Revision comparison data:
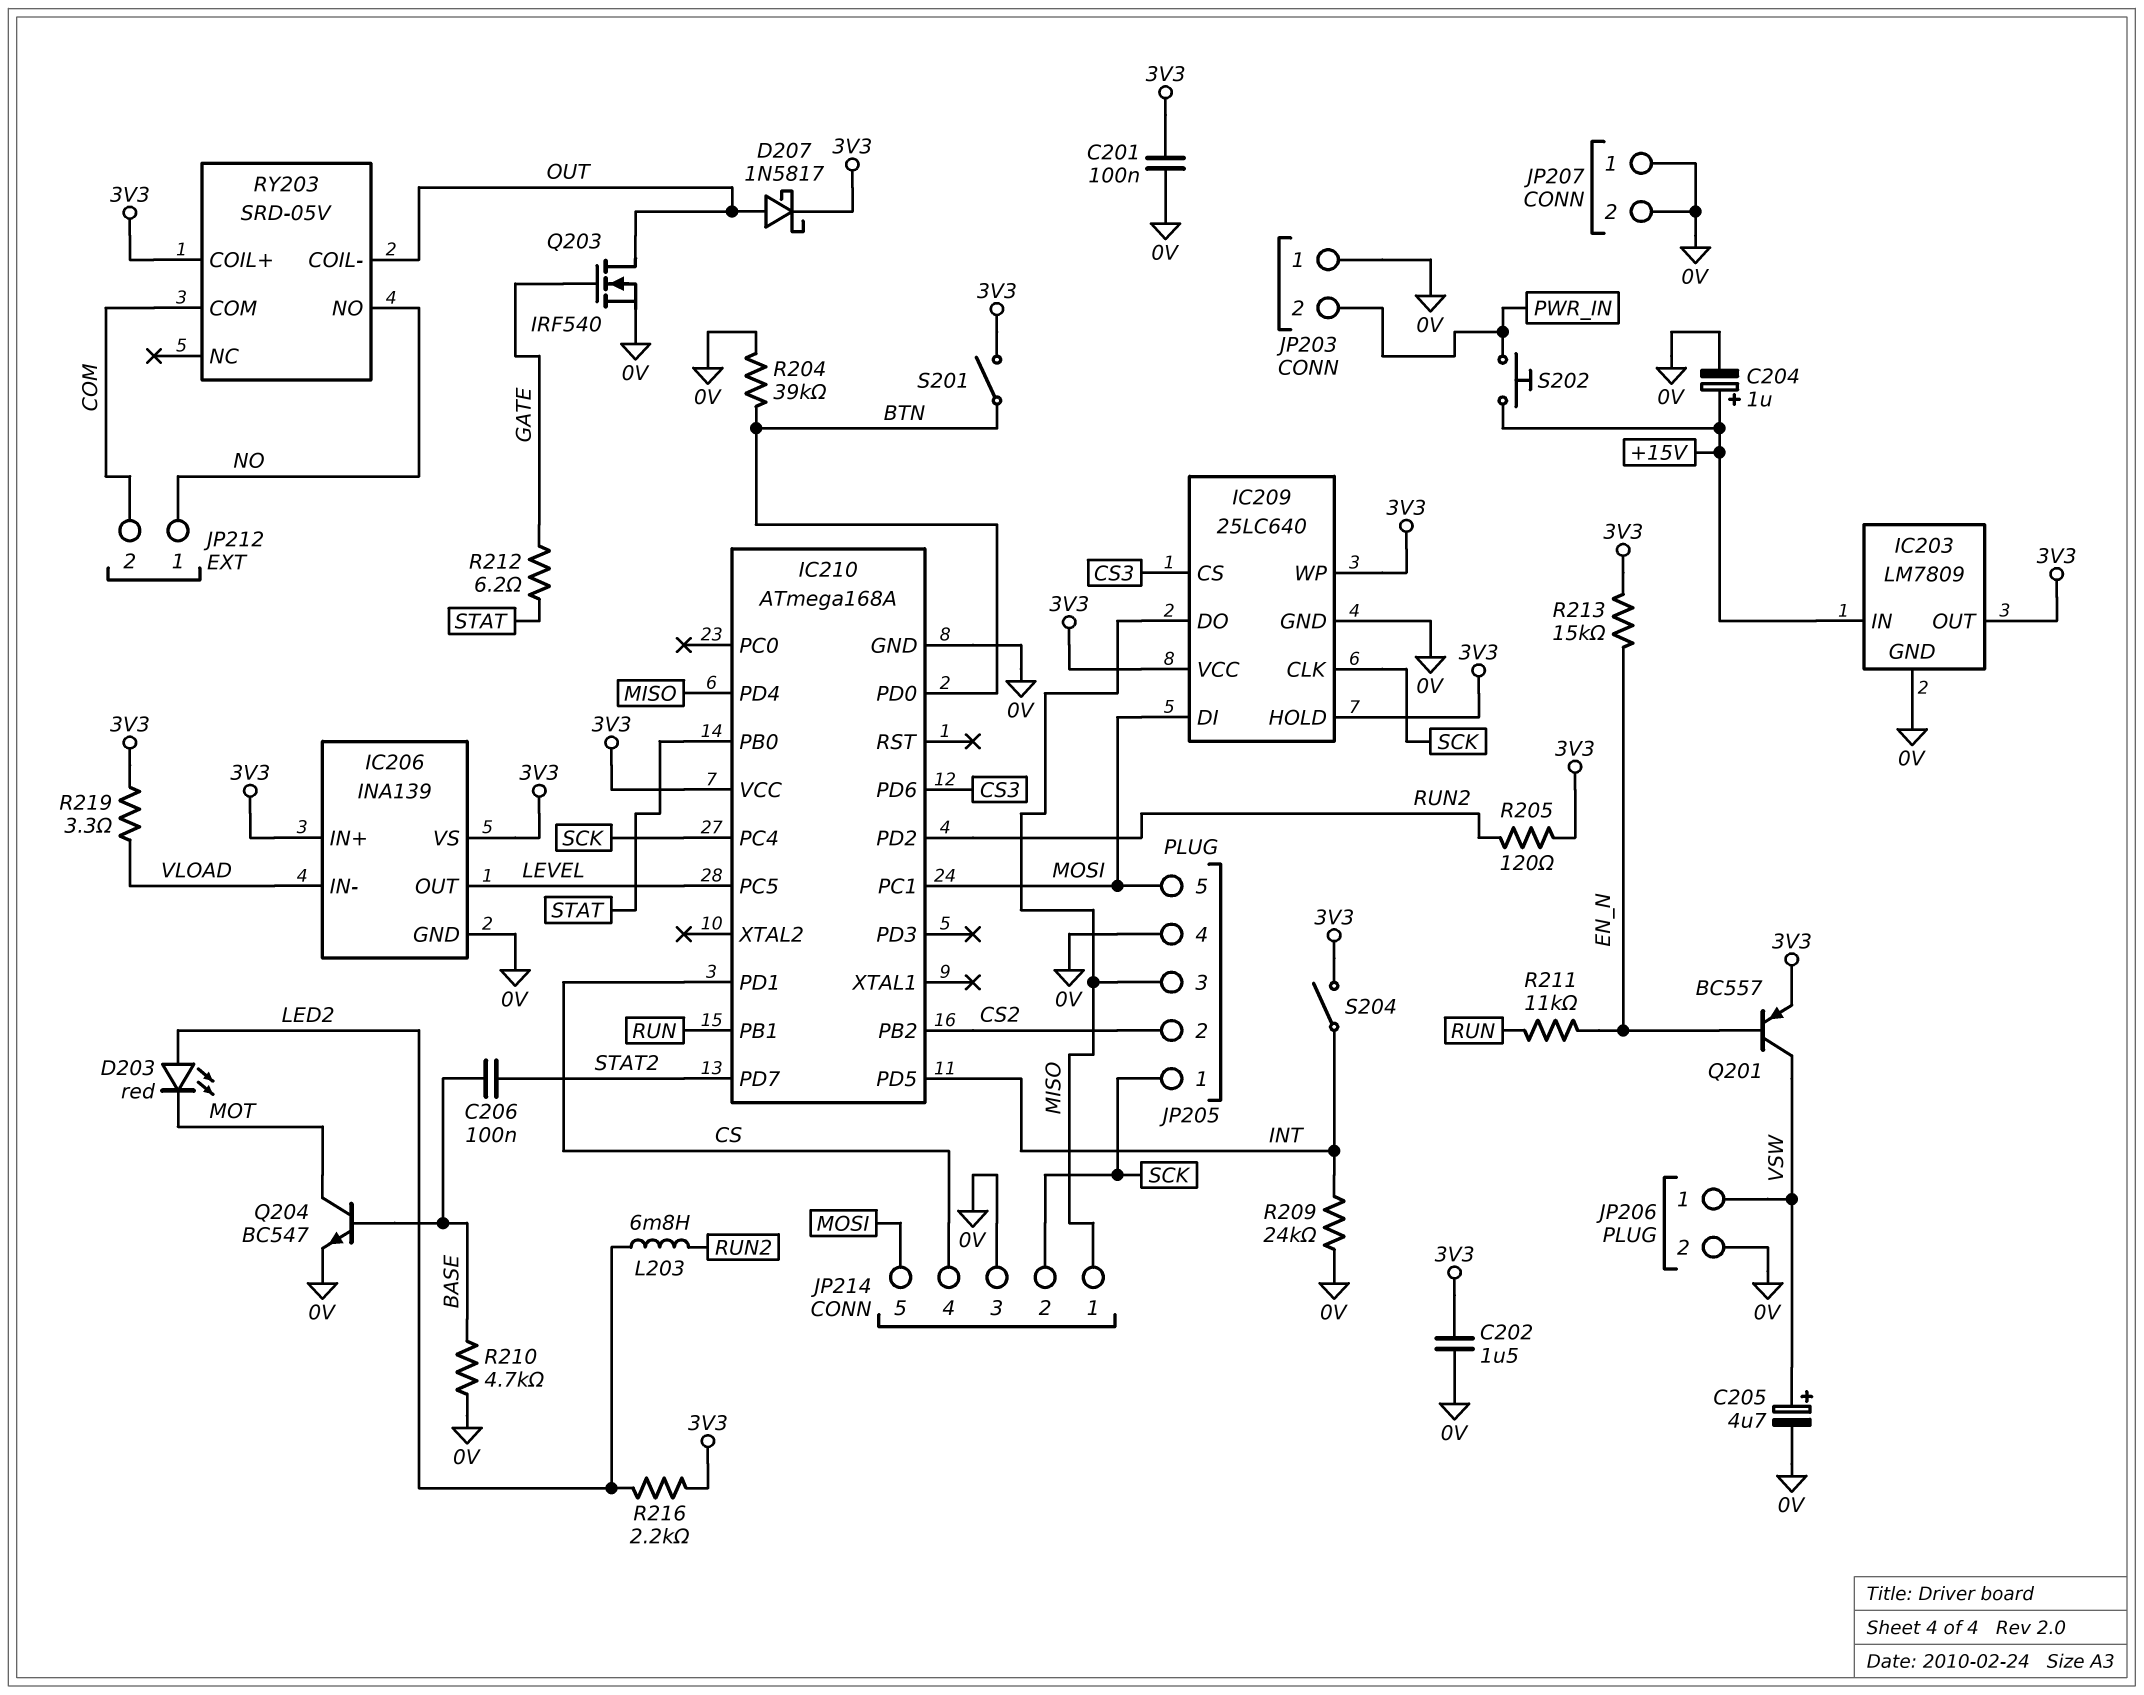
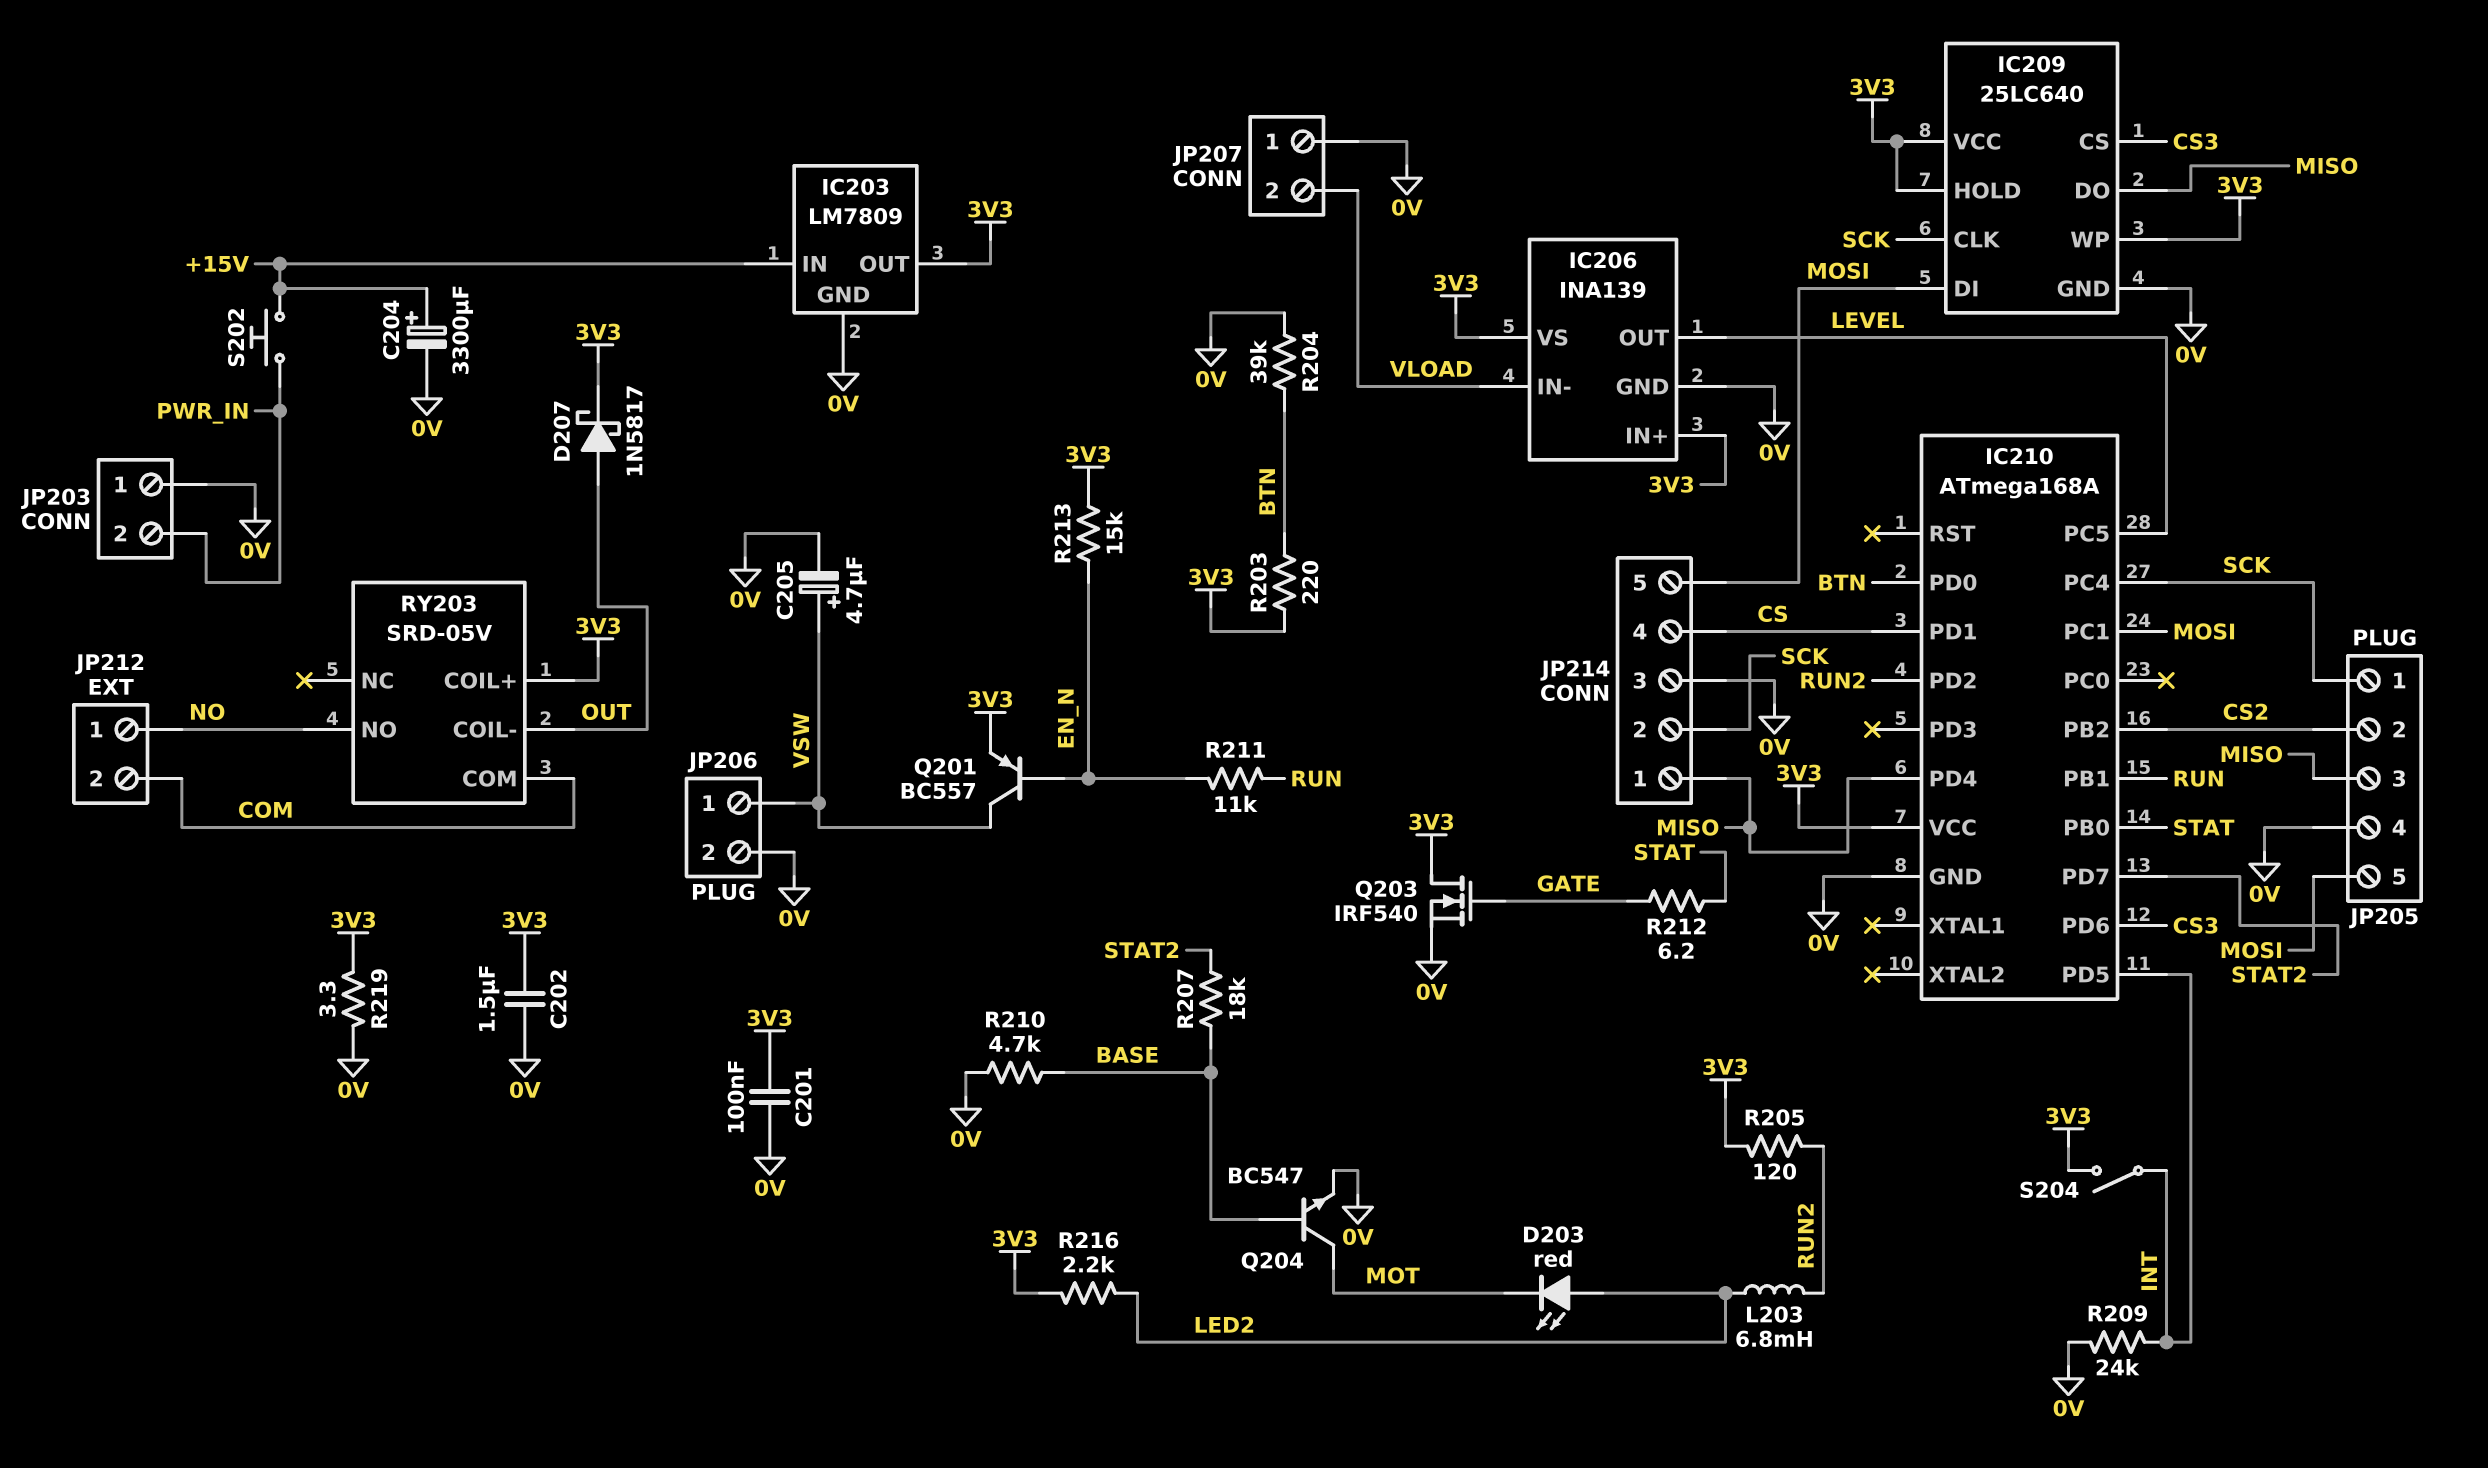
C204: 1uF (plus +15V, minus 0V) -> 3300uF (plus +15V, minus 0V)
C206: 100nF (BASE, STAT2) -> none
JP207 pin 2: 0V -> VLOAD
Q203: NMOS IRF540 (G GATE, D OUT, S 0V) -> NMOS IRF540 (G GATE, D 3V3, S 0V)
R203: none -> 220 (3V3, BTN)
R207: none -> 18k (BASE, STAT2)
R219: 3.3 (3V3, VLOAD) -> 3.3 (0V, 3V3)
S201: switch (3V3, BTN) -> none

* * *

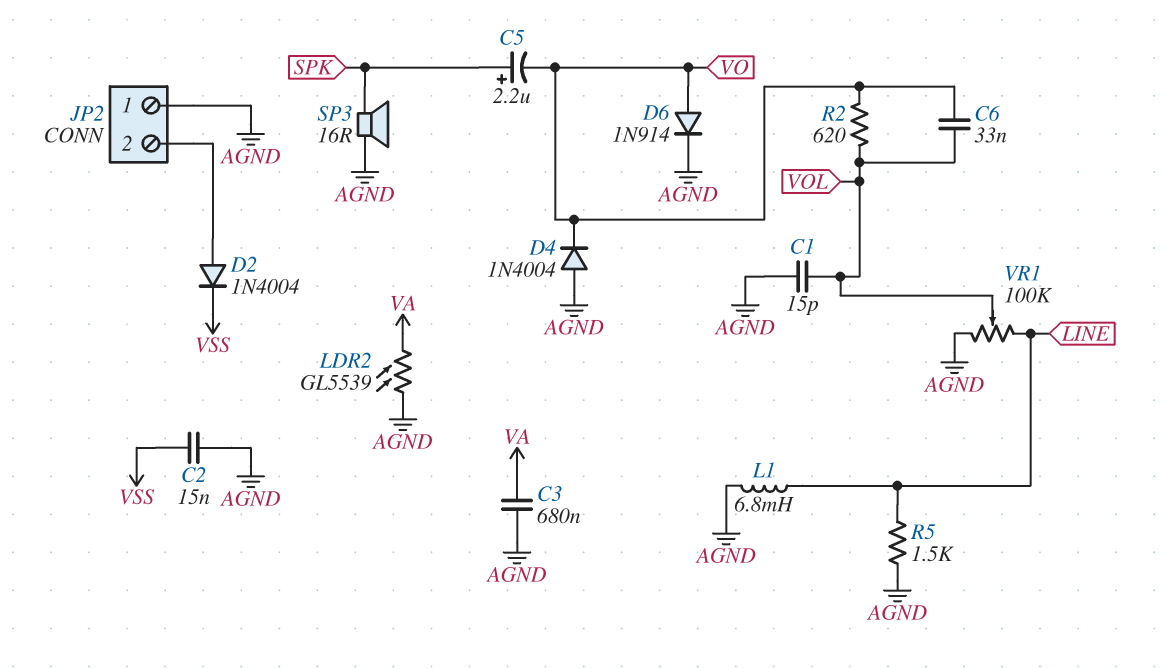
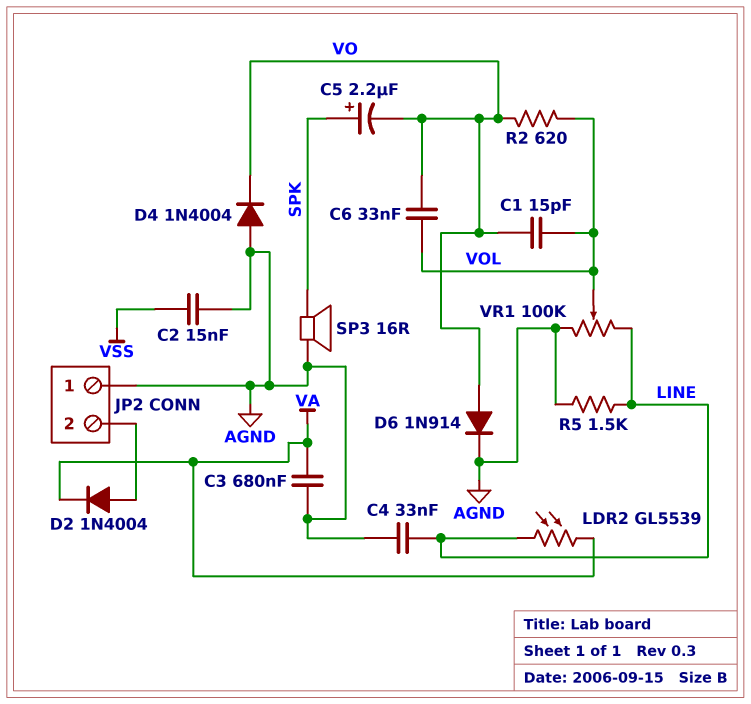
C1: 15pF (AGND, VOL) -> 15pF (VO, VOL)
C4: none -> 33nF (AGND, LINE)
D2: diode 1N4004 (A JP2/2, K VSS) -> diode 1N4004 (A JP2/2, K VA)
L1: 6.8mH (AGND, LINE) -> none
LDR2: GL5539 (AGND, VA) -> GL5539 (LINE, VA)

### What this task involves
Note each line above that holds "none", then copy all of them.

### Solution for this exercise
C206: 100nF (BASE, STAT2) -> none
R203: none -> 220 (3V3, BTN)
R207: none -> 18k (BASE, STAT2)
S201: switch (3V3, BTN) -> none
C4: none -> 33nF (AGND, LINE)
L1: 6.8mH (AGND, LINE) -> none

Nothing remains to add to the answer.